[Difference listings]
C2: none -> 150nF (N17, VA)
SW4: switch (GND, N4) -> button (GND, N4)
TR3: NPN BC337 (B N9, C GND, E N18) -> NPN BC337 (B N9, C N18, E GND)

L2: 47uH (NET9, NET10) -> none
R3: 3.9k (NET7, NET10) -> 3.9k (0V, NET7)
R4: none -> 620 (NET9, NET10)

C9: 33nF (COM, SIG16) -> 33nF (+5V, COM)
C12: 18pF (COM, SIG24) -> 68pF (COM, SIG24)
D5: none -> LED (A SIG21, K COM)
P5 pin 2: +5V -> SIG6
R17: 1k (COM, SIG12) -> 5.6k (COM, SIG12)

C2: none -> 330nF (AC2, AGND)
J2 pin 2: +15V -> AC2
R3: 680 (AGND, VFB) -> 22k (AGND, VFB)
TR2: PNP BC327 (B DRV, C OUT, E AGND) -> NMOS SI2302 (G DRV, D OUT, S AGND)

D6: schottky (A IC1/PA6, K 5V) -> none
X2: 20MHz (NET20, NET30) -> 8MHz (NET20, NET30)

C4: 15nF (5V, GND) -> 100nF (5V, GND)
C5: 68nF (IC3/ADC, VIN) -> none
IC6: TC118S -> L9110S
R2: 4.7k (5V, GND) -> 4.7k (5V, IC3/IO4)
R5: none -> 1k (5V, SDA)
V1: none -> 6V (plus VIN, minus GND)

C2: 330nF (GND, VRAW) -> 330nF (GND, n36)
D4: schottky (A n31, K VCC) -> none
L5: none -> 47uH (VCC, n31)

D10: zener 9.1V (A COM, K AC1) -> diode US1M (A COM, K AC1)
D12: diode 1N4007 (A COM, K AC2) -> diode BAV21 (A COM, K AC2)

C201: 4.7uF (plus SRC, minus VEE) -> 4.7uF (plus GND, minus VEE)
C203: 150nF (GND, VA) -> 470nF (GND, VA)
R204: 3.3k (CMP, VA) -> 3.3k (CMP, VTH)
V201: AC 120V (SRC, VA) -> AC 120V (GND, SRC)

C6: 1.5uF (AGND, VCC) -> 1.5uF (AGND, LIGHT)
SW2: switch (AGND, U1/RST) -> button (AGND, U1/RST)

*Task to complete*:
Every line of the records above needs to be given again exactly.

*Output of the exercise*:
C2: none -> 150nF (N17, VA)
SW4: switch (GND, N4) -> button (GND, N4)
TR3: NPN BC337 (B N9, C GND, E N18) -> NPN BC337 (B N9, C N18, E GND)

L2: 47uH (NET9, NET10) -> none
R3: 3.9k (NET7, NET10) -> 3.9k (0V, NET7)
R4: none -> 620 (NET9, NET10)

C9: 33nF (COM, SIG16) -> 33nF (+5V, COM)
C12: 18pF (COM, SIG24) -> 68pF (COM, SIG24)
D5: none -> LED (A SIG21, K COM)
P5 pin 2: +5V -> SIG6
R17: 1k (COM, SIG12) -> 5.6k (COM, SIG12)

C2: none -> 330nF (AC2, AGND)
J2 pin 2: +15V -> AC2
R3: 680 (AGND, VFB) -> 22k (AGND, VFB)
TR2: PNP BC327 (B DRV, C OUT, E AGND) -> NMOS SI2302 (G DRV, D OUT, S AGND)

D6: schottky (A IC1/PA6, K 5V) -> none
X2: 20MHz (NET20, NET30) -> 8MHz (NET20, NET30)

C4: 15nF (5V, GND) -> 100nF (5V, GND)
C5: 68nF (IC3/ADC, VIN) -> none
IC6: TC118S -> L9110S
R2: 4.7k (5V, GND) -> 4.7k (5V, IC3/IO4)
R5: none -> 1k (5V, SDA)
V1: none -> 6V (plus VIN, minus GND)

C2: 330nF (GND, VRAW) -> 330nF (GND, n36)
D4: schottky (A n31, K VCC) -> none
L5: none -> 47uH (VCC, n31)

D10: zener 9.1V (A COM, K AC1) -> diode US1M (A COM, K AC1)
D12: diode 1N4007 (A COM, K AC2) -> diode BAV21 (A COM, K AC2)

C201: 4.7uF (plus SRC, minus VEE) -> 4.7uF (plus GND, minus VEE)
C203: 150nF (GND, VA) -> 470nF (GND, VA)
R204: 3.3k (CMP, VA) -> 3.3k (CMP, VTH)
V201: AC 120V (SRC, VA) -> AC 120V (GND, SRC)

C6: 1.5uF (AGND, VCC) -> 1.5uF (AGND, LIGHT)
SW2: switch (AGND, U1/RST) -> button (AGND, U1/RST)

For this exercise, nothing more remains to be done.